TASK DESCRIPTION => From the entries below, reproduce exactly the lines from the one with "none -> brown brick C3:D3 level 1" through the one with "none -> black brick H7:I7 level 3", both included, without images.
INPUT RECORDS Block Start
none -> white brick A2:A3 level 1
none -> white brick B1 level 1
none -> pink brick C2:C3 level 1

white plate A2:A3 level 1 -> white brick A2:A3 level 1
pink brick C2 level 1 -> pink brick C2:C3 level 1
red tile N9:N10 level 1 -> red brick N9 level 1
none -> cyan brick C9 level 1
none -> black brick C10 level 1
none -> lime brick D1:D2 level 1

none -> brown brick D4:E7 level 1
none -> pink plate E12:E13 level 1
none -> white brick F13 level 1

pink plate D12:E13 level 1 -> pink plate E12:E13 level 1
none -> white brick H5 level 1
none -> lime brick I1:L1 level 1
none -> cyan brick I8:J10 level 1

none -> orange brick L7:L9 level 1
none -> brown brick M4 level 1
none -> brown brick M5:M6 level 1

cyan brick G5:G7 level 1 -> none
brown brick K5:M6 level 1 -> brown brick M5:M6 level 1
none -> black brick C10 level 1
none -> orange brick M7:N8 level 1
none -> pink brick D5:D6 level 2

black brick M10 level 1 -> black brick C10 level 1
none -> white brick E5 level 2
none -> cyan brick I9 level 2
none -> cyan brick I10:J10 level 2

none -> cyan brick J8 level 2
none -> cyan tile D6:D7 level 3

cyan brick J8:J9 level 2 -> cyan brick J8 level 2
INPUT RECORDS Block End
INPUT RECORDS Block Start
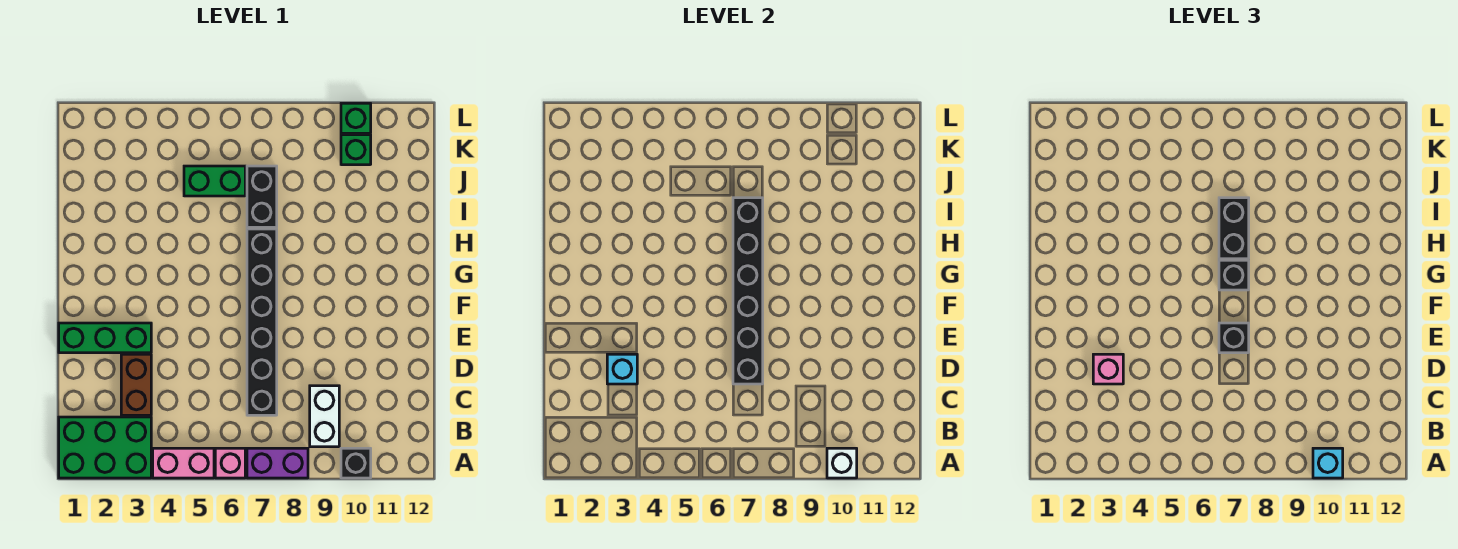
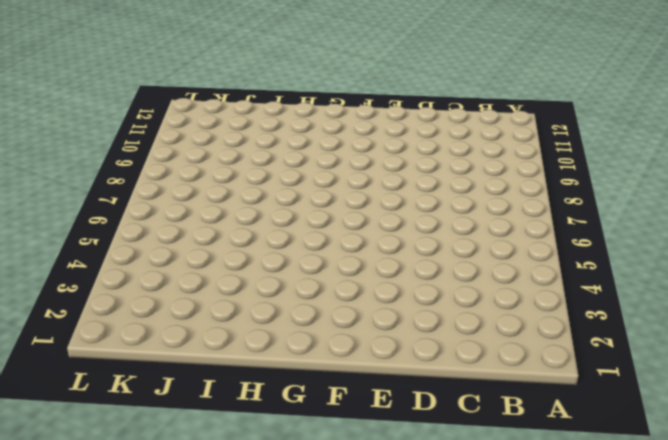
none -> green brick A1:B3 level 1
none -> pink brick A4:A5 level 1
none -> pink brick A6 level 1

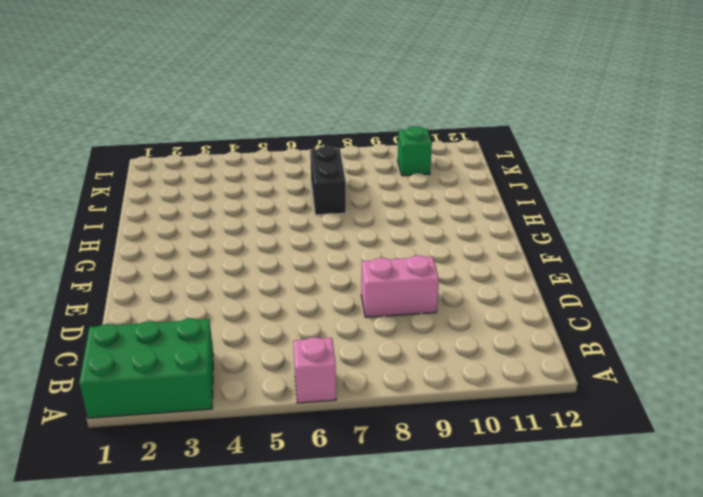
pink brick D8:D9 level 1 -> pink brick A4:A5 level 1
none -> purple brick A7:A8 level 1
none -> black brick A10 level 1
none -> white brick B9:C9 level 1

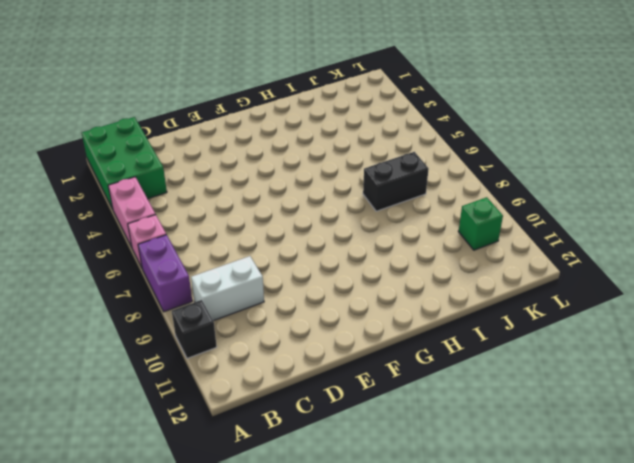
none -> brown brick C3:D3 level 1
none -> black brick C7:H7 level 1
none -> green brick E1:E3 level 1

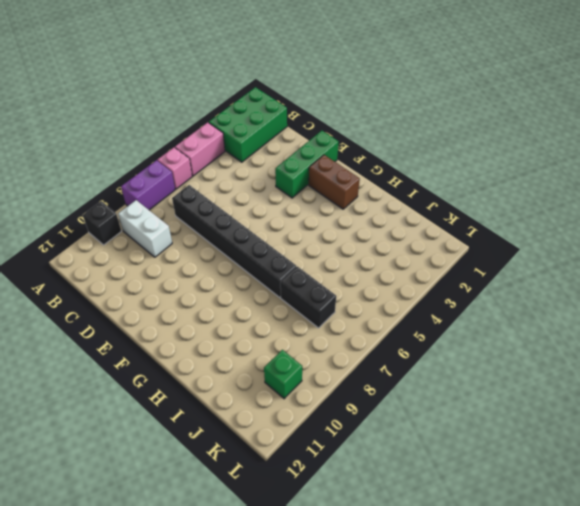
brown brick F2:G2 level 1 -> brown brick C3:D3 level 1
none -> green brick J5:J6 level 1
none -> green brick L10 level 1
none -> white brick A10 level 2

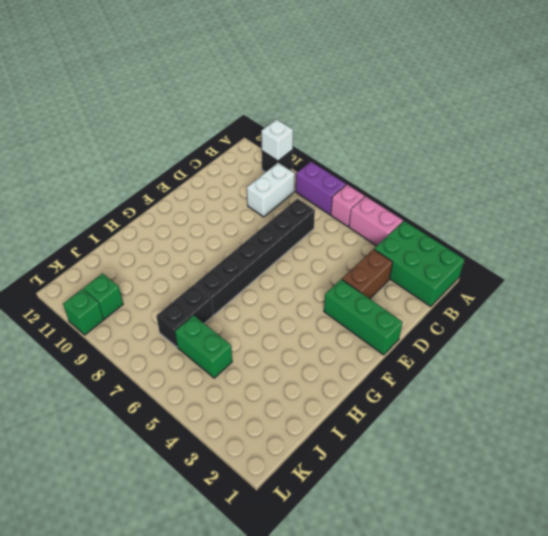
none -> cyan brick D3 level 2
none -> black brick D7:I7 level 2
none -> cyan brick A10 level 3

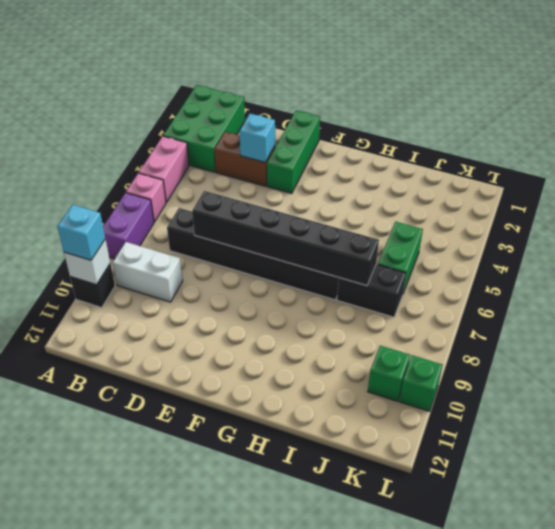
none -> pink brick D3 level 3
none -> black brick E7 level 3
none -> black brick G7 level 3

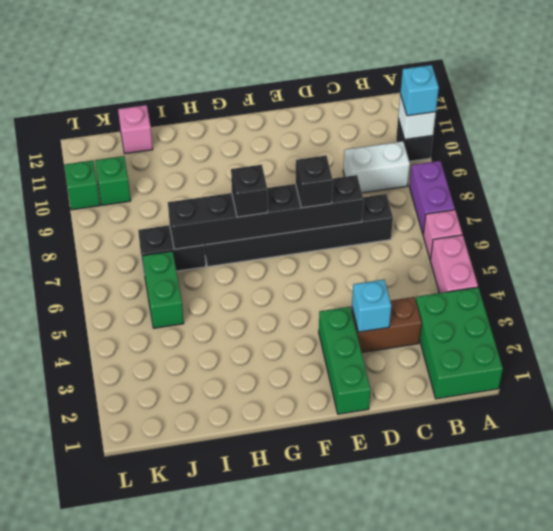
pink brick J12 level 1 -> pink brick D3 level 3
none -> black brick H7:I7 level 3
INPUT RECORDS Block End
RESPONSE =>
none -> brown brick C3:D3 level 1
none -> black brick C7:H7 level 1
none -> green brick E1:E3 level 1

brown brick F2:G2 level 1 -> brown brick C3:D3 level 1
none -> green brick J5:J6 level 1
none -> green brick L10 level 1
none -> white brick A10 level 2

none -> cyan brick D3 level 2
none -> black brick D7:I7 level 2
none -> cyan brick A10 level 3

none -> pink brick D3 level 3
none -> black brick E7 level 3
none -> black brick G7 level 3

pink brick J12 level 1 -> pink brick D3 level 3
none -> black brick H7:I7 level 3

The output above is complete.